▸ **OBIETTIVO DELL'ESERCIZIO**
Riporta, per favore, parola per parola tutte le righe dell'elenco qui sotto.

▸ **DATI FORNITI**
——————

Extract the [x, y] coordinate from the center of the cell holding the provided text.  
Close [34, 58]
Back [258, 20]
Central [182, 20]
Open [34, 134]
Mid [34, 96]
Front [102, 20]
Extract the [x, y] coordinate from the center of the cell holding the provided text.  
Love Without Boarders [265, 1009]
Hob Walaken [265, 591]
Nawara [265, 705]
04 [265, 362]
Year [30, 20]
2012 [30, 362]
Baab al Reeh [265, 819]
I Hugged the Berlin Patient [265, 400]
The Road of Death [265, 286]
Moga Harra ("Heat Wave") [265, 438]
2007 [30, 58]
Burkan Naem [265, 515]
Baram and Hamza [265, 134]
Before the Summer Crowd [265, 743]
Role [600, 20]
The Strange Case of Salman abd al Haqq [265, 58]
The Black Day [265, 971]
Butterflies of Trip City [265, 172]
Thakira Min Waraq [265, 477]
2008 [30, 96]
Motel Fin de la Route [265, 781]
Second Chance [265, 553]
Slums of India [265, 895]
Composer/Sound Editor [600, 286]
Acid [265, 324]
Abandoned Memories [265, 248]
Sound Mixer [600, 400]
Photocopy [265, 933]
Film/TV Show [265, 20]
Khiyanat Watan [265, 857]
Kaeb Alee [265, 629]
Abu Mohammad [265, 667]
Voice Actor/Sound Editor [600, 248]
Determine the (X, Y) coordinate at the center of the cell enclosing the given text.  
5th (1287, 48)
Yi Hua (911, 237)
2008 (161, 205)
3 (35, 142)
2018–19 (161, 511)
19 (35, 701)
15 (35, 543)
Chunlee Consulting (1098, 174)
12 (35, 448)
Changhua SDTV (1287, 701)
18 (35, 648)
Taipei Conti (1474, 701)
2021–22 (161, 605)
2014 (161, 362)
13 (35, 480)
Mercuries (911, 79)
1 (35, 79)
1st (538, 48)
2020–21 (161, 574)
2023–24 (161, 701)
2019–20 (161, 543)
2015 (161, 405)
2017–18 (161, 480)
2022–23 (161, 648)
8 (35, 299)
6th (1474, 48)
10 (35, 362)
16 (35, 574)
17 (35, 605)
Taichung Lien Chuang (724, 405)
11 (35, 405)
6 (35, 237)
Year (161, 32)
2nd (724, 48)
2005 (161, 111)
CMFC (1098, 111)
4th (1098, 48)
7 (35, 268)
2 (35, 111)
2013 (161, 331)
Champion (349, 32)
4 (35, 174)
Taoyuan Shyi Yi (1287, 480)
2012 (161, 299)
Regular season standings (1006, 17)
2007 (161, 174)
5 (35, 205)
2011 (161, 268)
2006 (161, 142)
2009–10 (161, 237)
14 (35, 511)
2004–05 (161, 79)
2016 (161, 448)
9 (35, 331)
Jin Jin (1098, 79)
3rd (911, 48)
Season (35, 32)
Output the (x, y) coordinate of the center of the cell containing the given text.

——————

▸ **LA RISPOSTA**
Extract the [x, y] coordinate from the center of the cell holding the provided text.  
Close [34, 58]
Back [258, 20]
Central [182, 20]
Open [34, 134]
Mid [34, 96]
Front [102, 20]
Extract the [x, y] coordinate from the center of the cell holding the provided text.  
Love Without Boarders [265, 1009]
Hob Walaken [265, 591]
Nawara [265, 705]
04 [265, 362]
Year [30, 20]
2012 [30, 362]
Baab al Reeh [265, 819]
I Hugged the Berlin Patient [265, 400]
The Road of Death [265, 286]
Moga Harra ("Heat Wave") [265, 438]
2007 [30, 58]
Burkan Naem [265, 515]
Baram and Hamza [265, 134]
Before the Summer Crowd [265, 743]
Role [600, 20]
The Strange Case of Salman abd al Haqq [265, 58]
The Black Day [265, 971]
Butterflies of Trip City [265, 172]
Thakira Min Waraq [265, 477]
2008 [30, 96]
Motel Fin de la Route [265, 781]
Second Chance [265, 553]
Slums of India [265, 895]
Composer/Sound Editor [600, 286]
Acid [265, 324]
Abandoned Memories [265, 248]
Sound Mixer [600, 400]
Photocopy [265, 933]
Film/TV Show [265, 20]
Khiyanat Watan [265, 857]
Kaeb Alee [265, 629]
Abu Mohammad [265, 667]
Voice Actor/Sound Editor [600, 248]
Determine the (X, Y) coordinate at the center of the cell enclosing the given text.  
5th (1287, 48)
Yi Hua (911, 237)
2008 (161, 205)
3 (35, 142)
2018–19 (161, 511)
19 (35, 701)
15 (35, 543)
Chunlee Consulting (1098, 174)
12 (35, 448)
Changhua SDTV (1287, 701)
18 (35, 648)
Taipei Conti (1474, 701)
2021–22 (161, 605)
2014 (161, 362)
13 (35, 480)
Mercuries (911, 79)
1 (35, 79)
1st (538, 48)
2020–21 (161, 574)
2023–24 (161, 701)
2019–20 (161, 543)
2015 (161, 405)
2017–18 (161, 480)
2022–23 (161, 648)
8 (35, 299)
6th (1474, 48)
10 (35, 362)
16 (35, 574)
17 (35, 605)
Taichung Lien Chuang (724, 405)
11 (35, 405)
6 (35, 237)
Year (161, 32)
2nd (724, 48)
2005 (161, 111)
CMFC (1098, 111)
4th (1098, 48)
7 (35, 268)
2 (35, 111)
2013 (161, 331)
Champion (349, 32)
4 (35, 174)
Taoyuan Shyi Yi (1287, 480)
2012 (161, 299)
Regular season standings (1006, 17)
2007 (161, 174)
5 (35, 205)
2011 (161, 268)
2006 (161, 142)
2009–10 (161, 237)
14 (35, 511)
2004–05 (161, 79)
2016 (161, 448)
9 (35, 331)
Jin Jin (1098, 79)
3rd (911, 48)
Season (35, 32)
Output the (x, y) coordinate of the center of the cell containing the given text.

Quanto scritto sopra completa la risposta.